EXERCISE INSTRUCTIONS:
With the pictures omitted, transcribe each line below exactly as it is.

===== DATA RECORDS

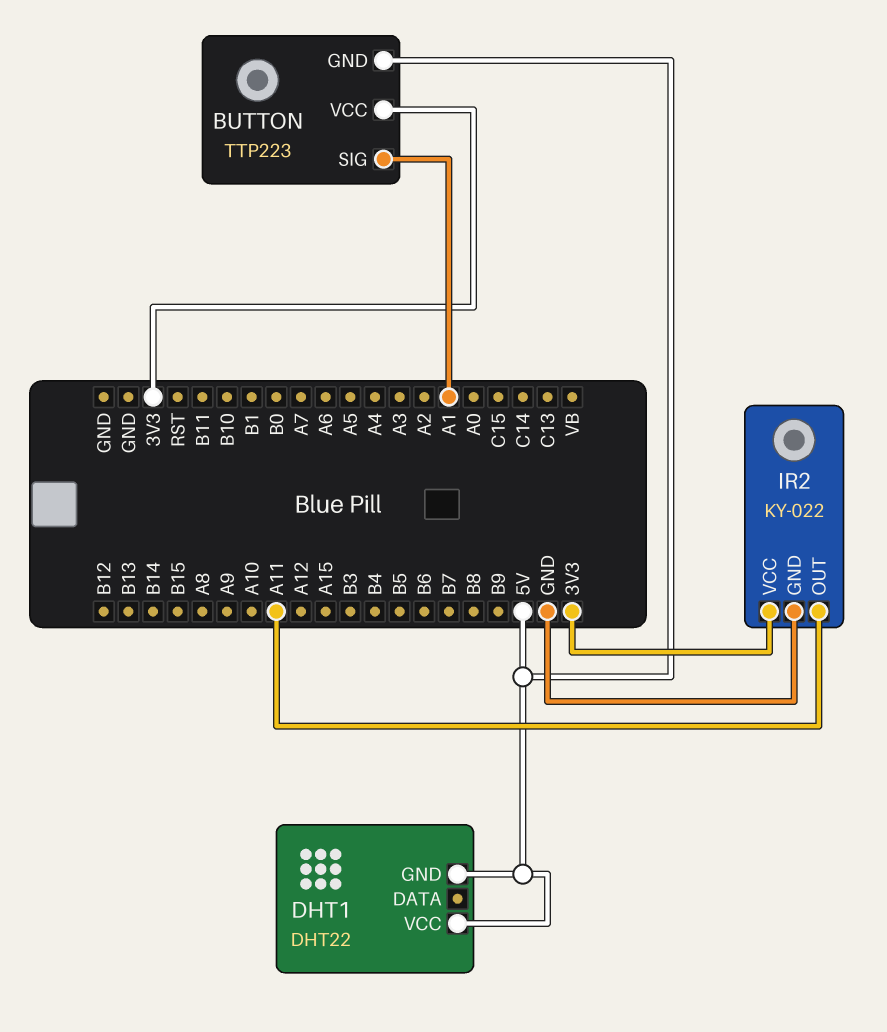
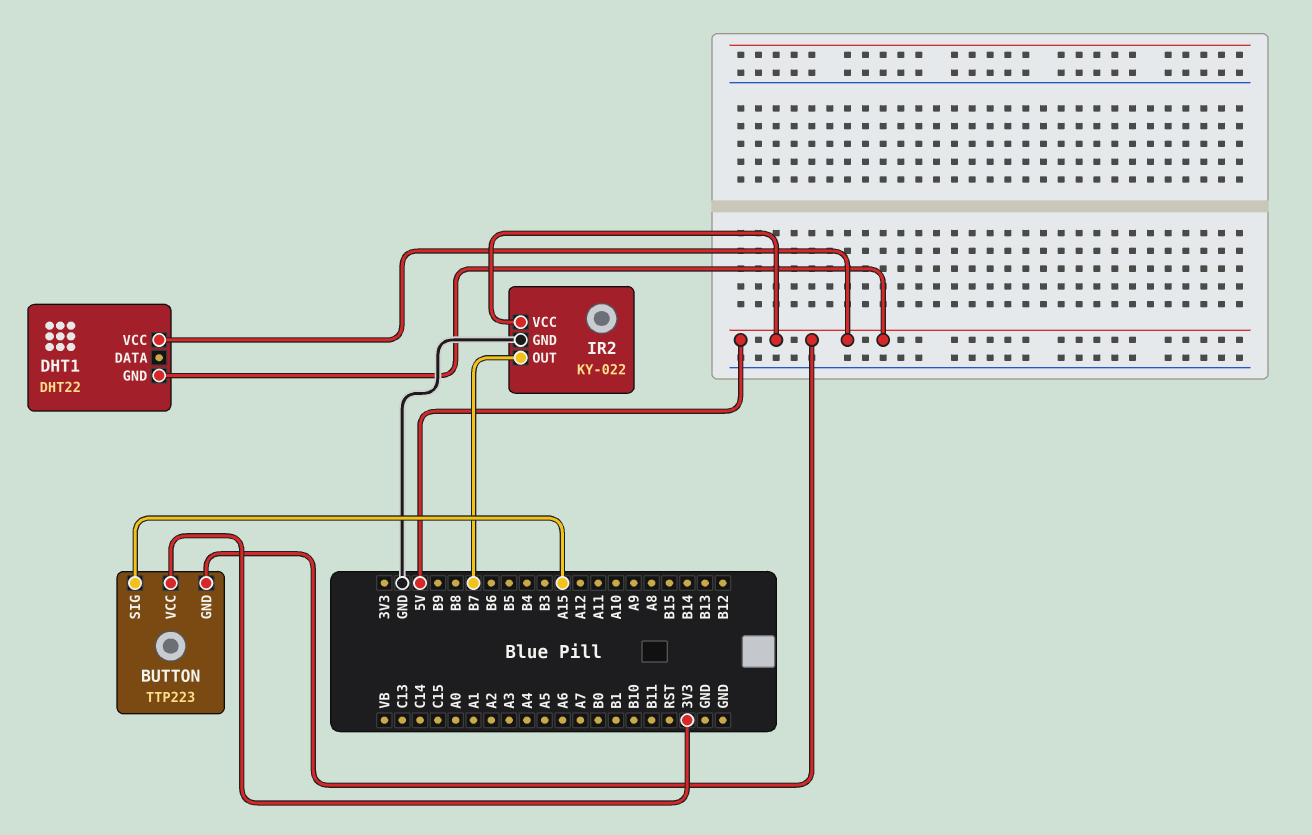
BUTTON pin SIG: A1 -> A15
IR2 pin OUT: A11 -> B7
IR2 pin VCC: 3V3 -> 5V

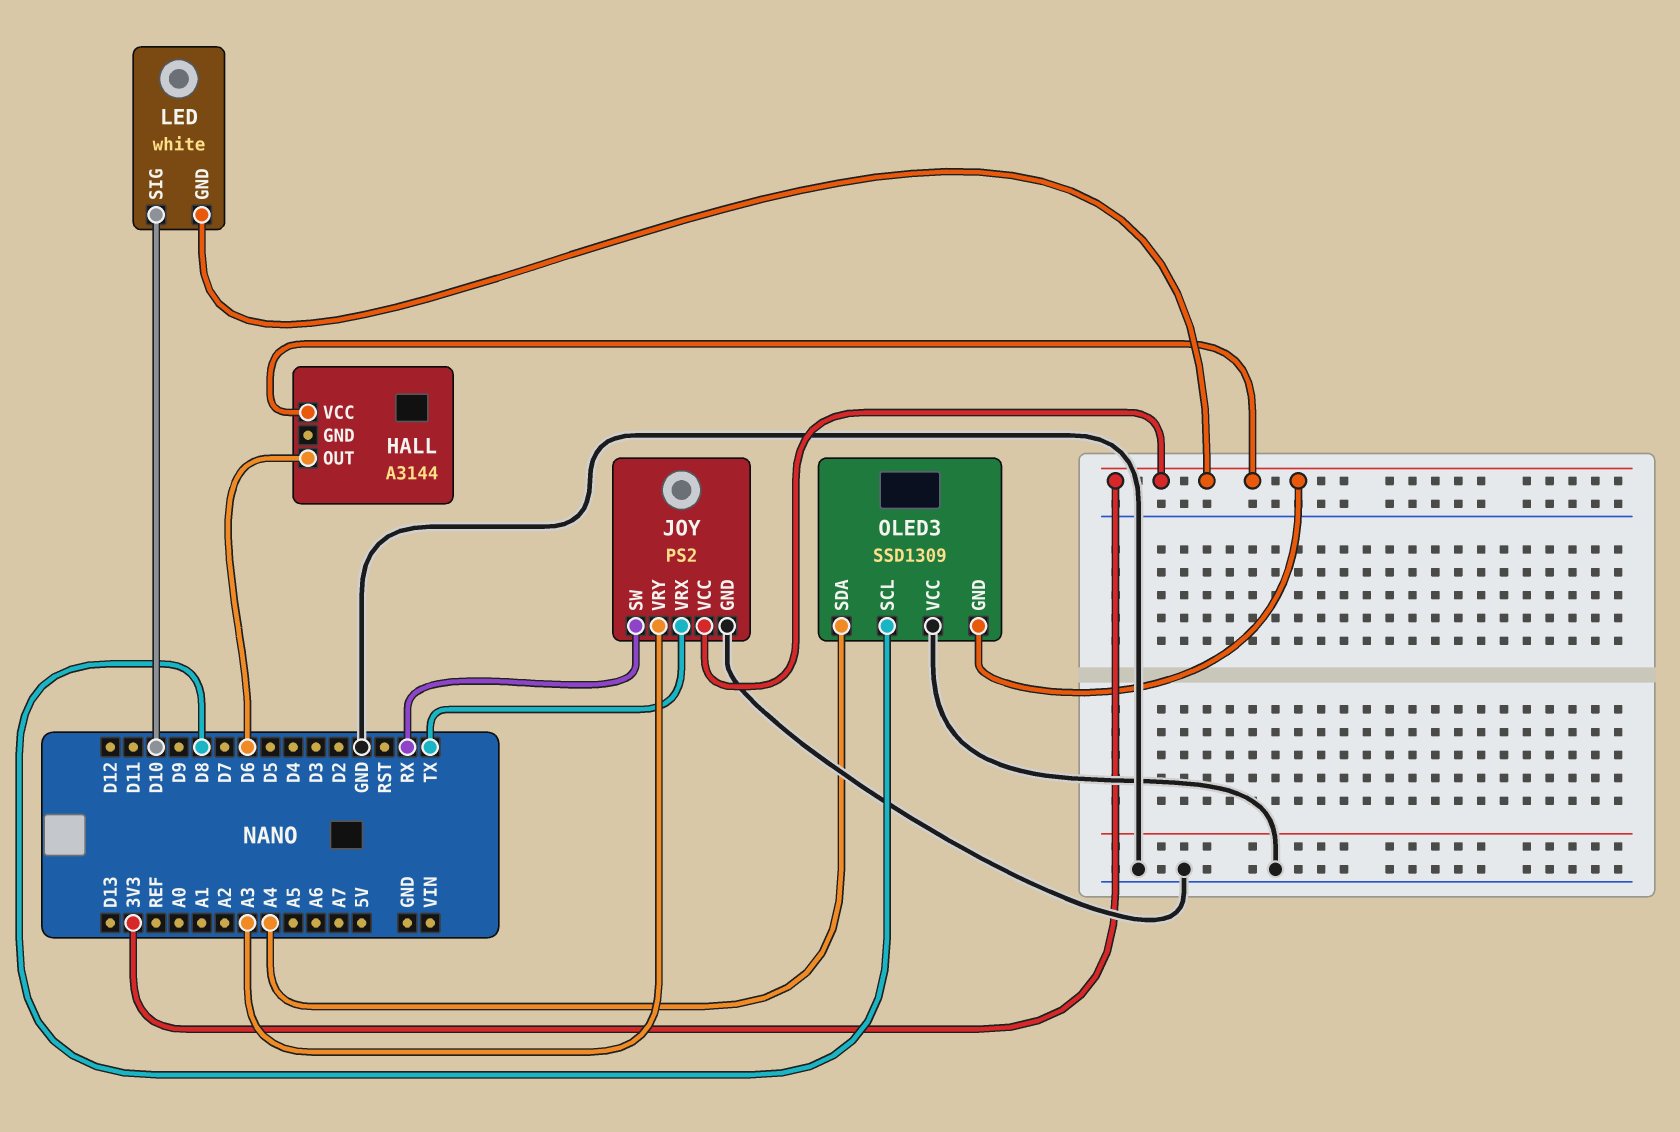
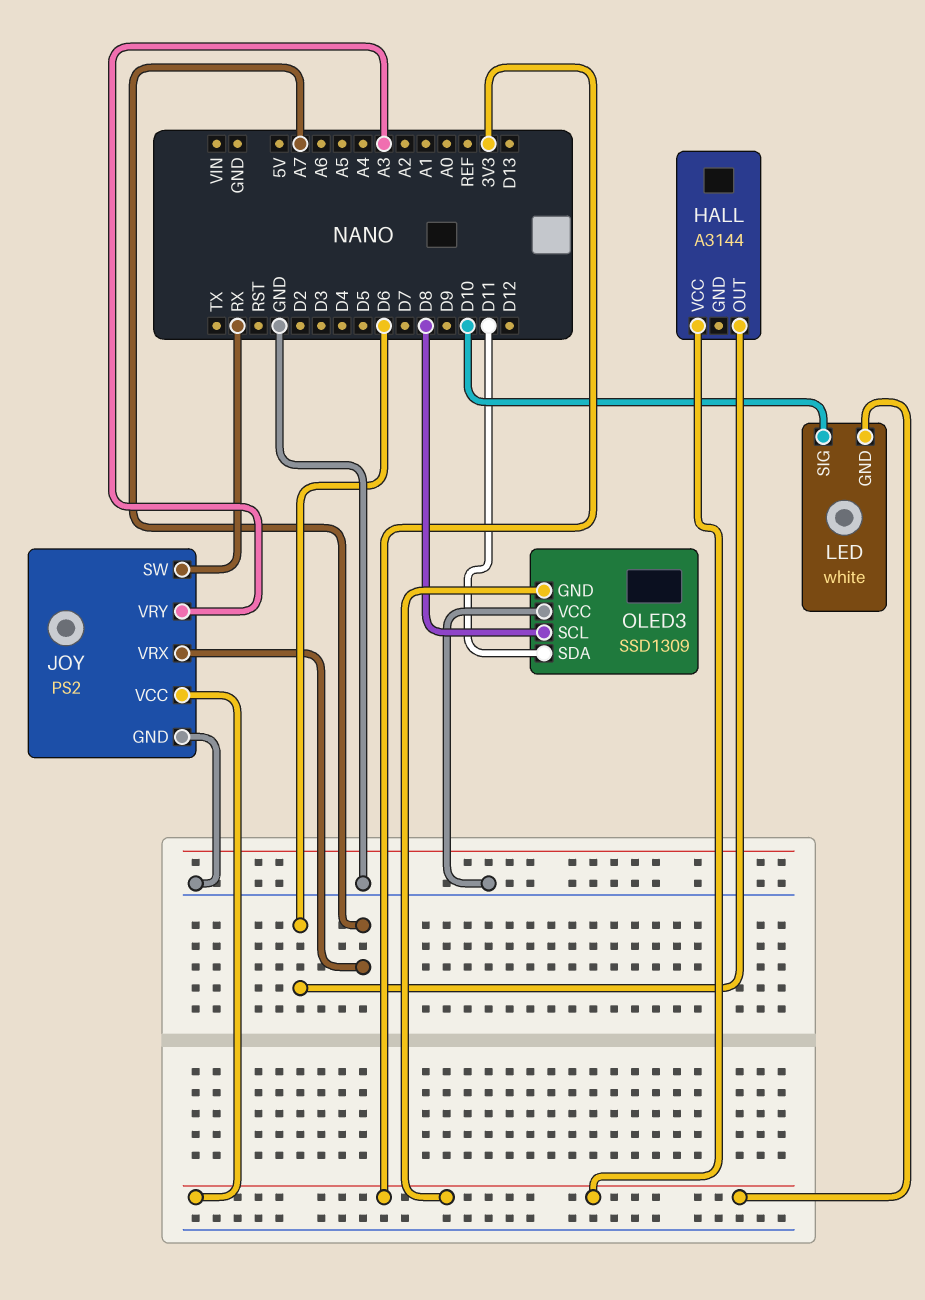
JOY pin VRX: TX -> A7
OLED3 pin SDA: A4 -> D11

==========

REPLY TO THE EXERCISE:
BUTTON pin SIG: A1 -> A15
IR2 pin OUT: A11 -> B7
IR2 pin VCC: 3V3 -> 5V

JOY pin VRX: TX -> A7
OLED3 pin SDA: A4 -> D11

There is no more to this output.